**Task**: Gather each line containing the string "none" from these entries.

**Records provided**:
= = = = =

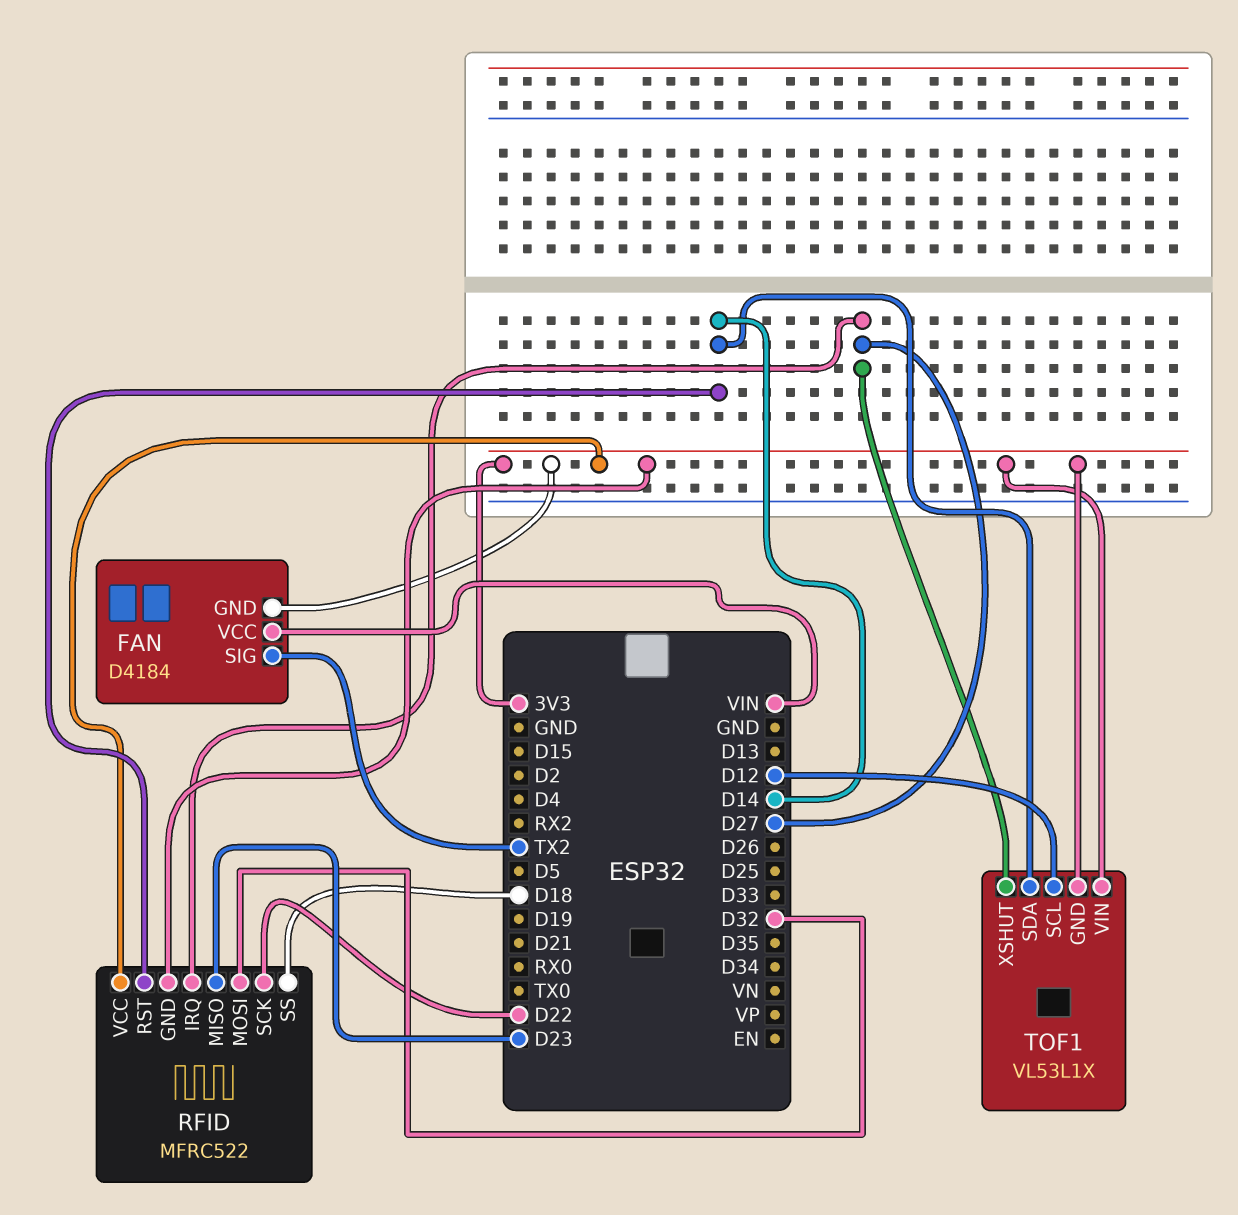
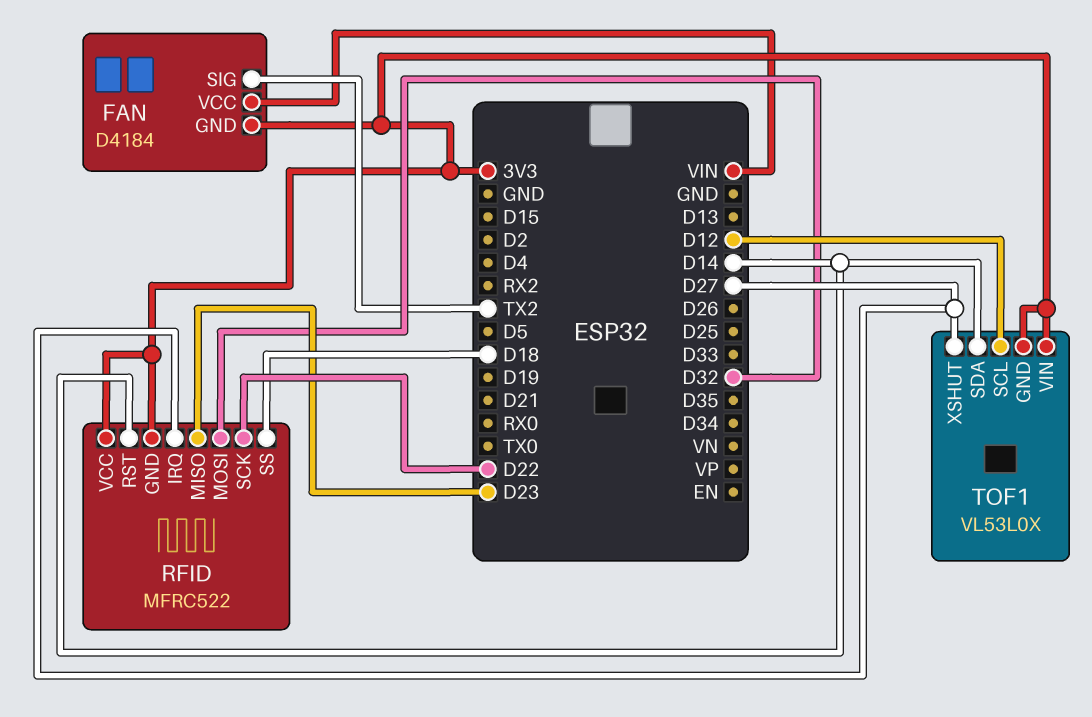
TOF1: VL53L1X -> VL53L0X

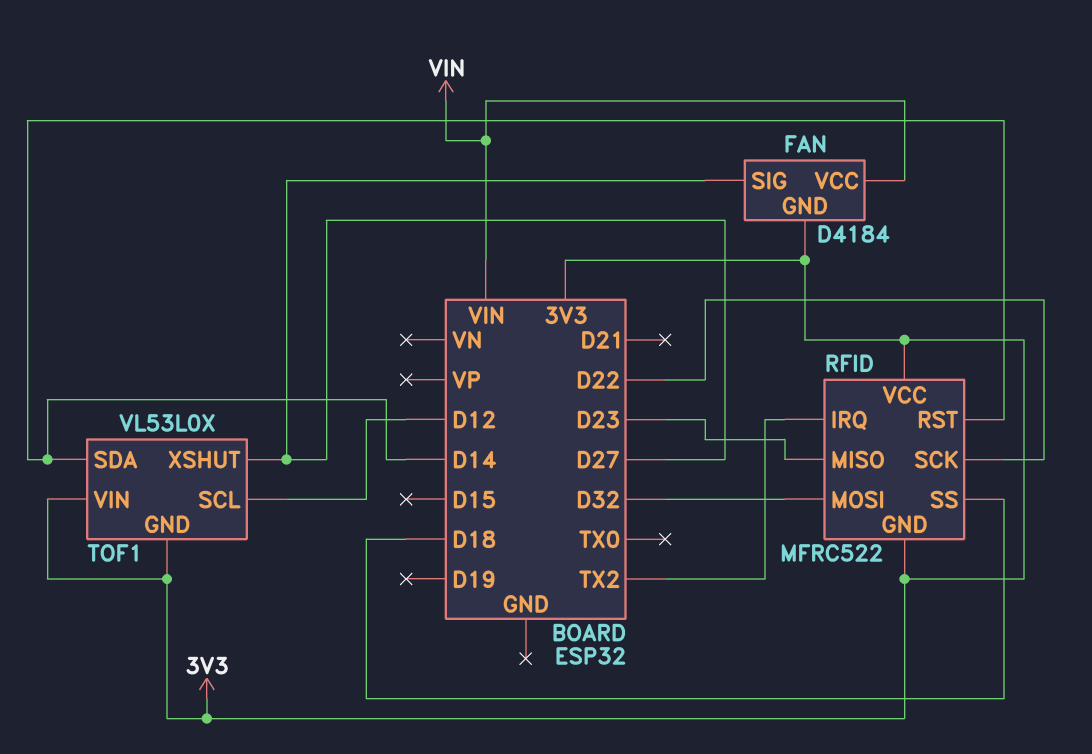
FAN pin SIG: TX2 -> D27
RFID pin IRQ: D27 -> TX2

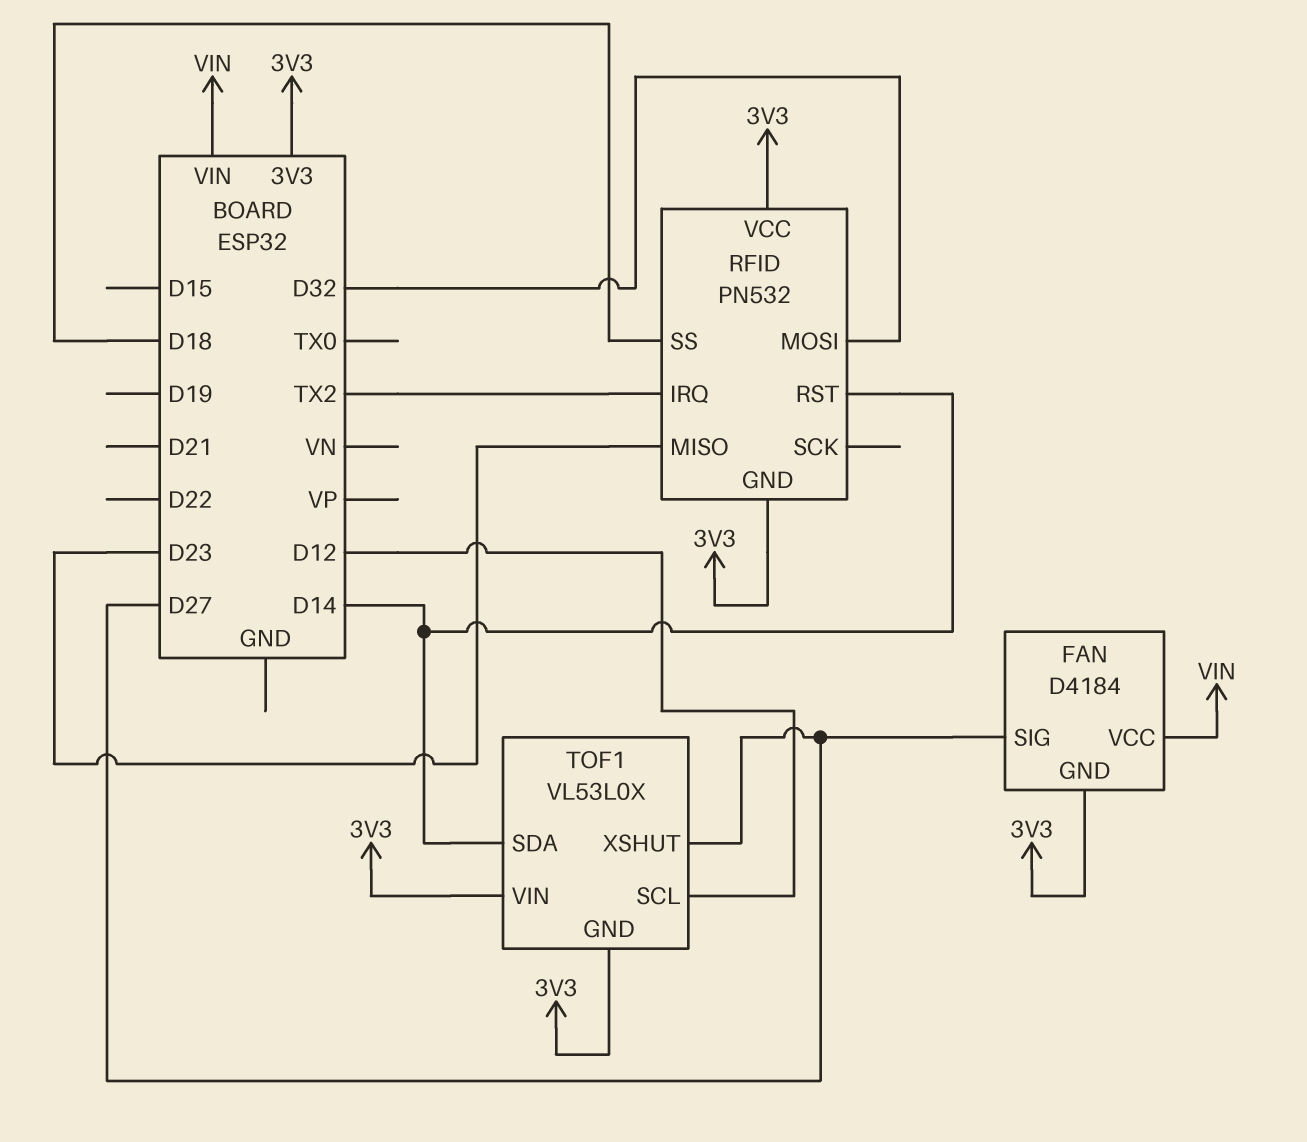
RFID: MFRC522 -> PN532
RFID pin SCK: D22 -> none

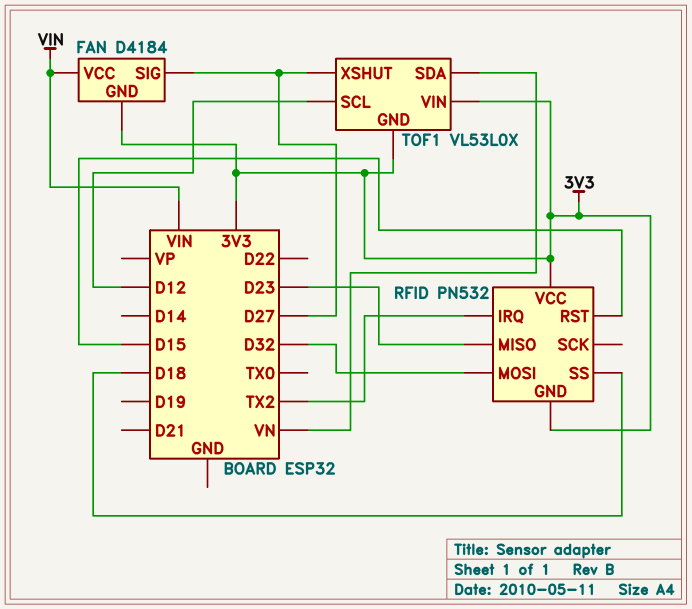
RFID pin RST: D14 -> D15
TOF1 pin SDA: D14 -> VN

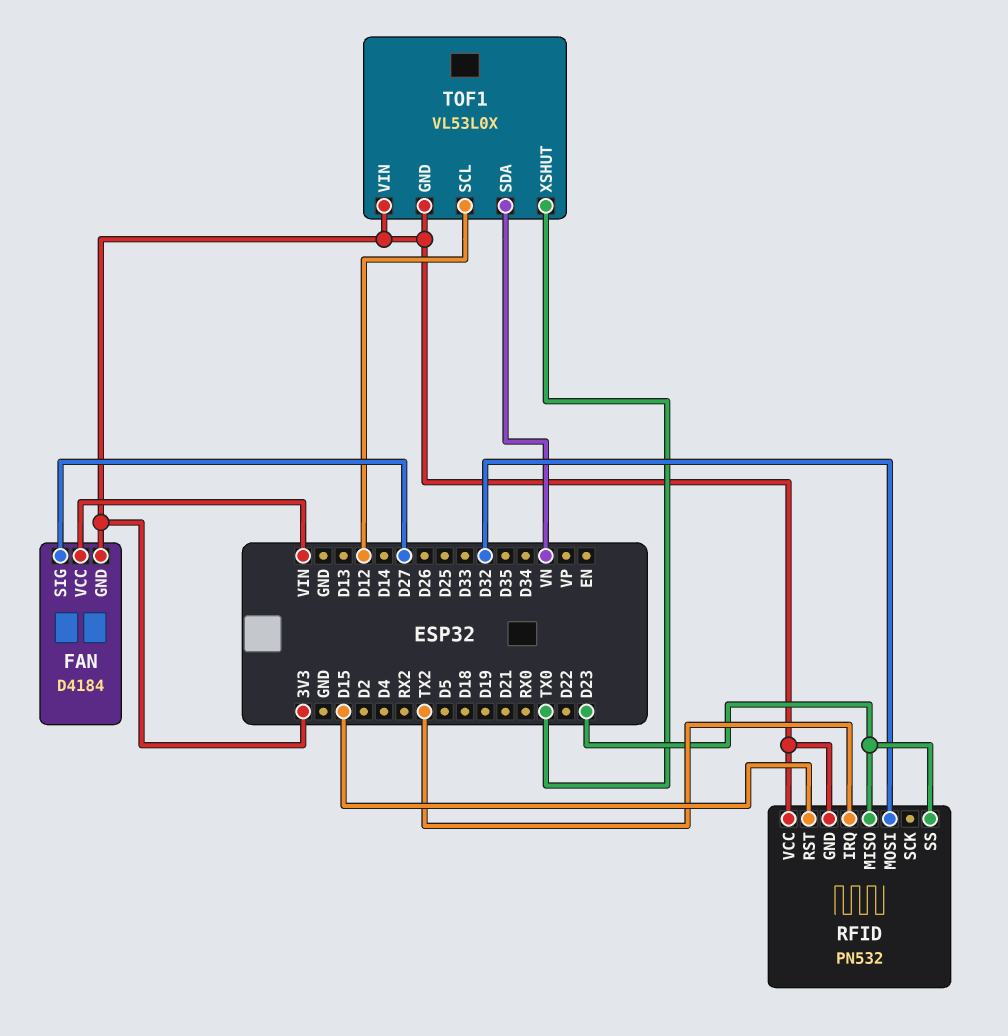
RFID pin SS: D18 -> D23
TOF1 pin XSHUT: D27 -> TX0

= = = = =

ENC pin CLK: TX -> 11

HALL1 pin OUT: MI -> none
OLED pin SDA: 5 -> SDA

= = = = =

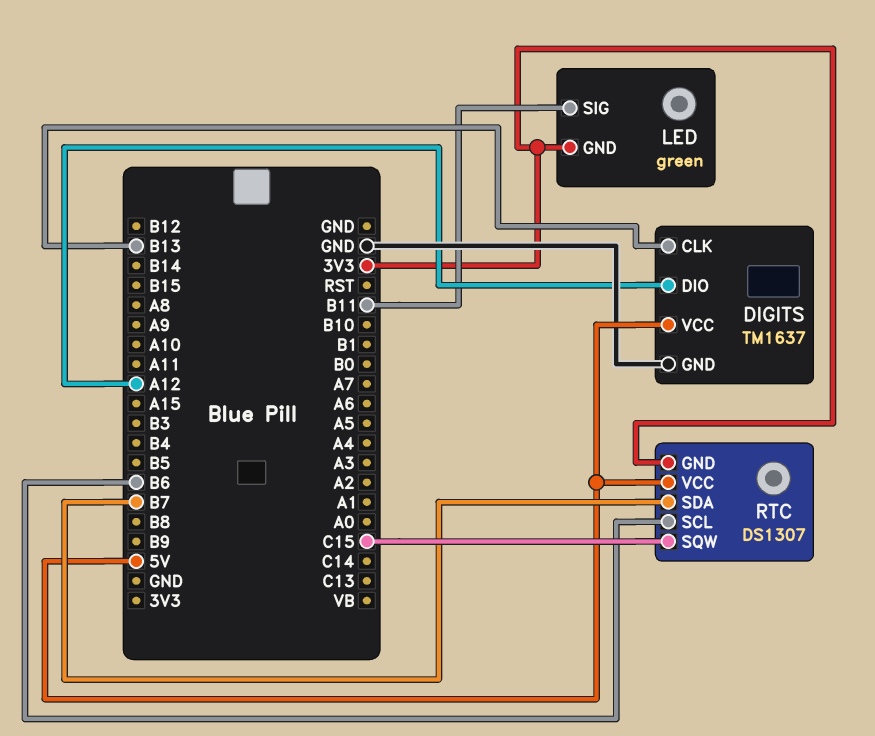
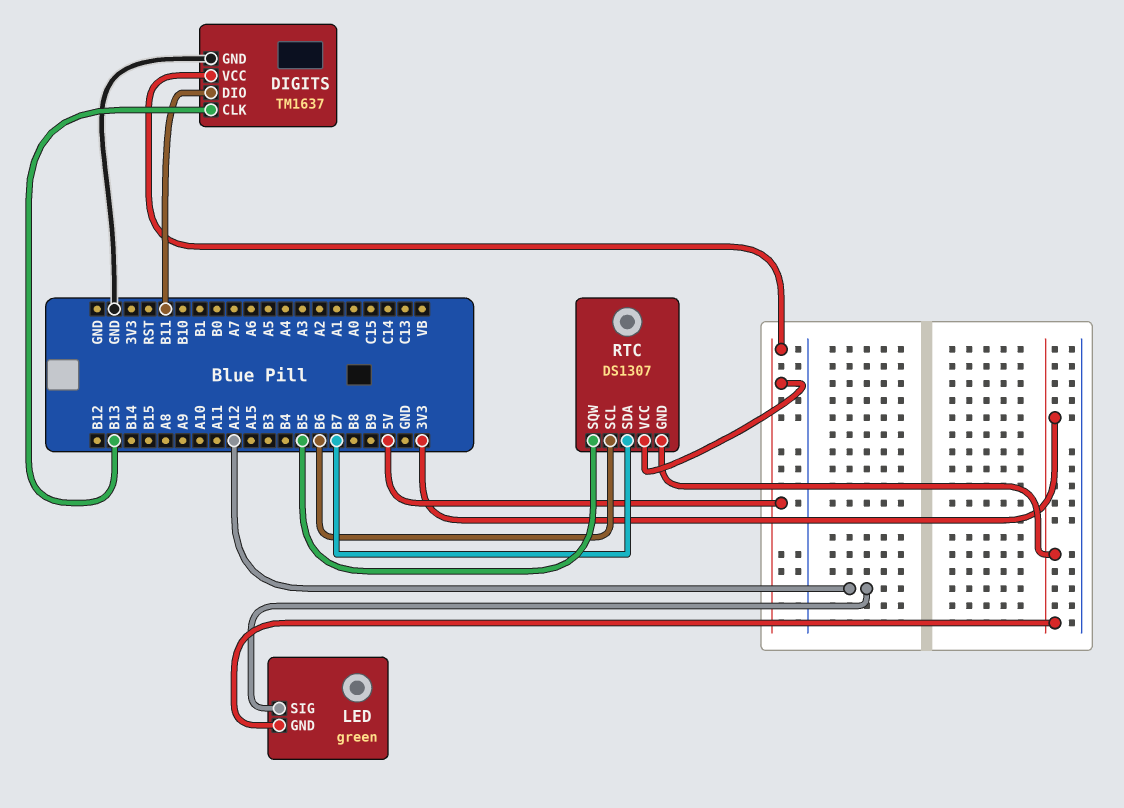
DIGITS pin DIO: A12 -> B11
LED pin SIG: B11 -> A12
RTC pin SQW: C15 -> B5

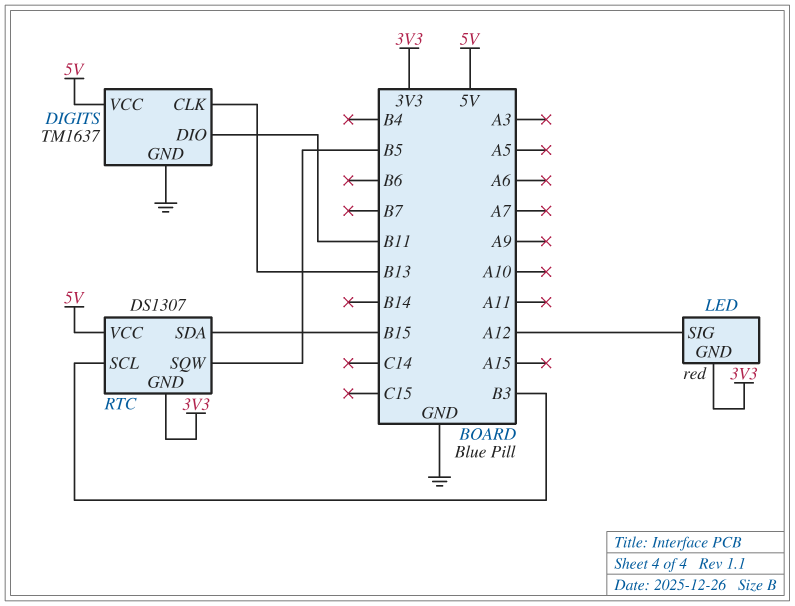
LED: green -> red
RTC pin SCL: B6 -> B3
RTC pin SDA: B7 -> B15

= = = = =

**Output for this exercise**:
RFID pin SCK: D22 -> none
HALL1 pin OUT: MI -> none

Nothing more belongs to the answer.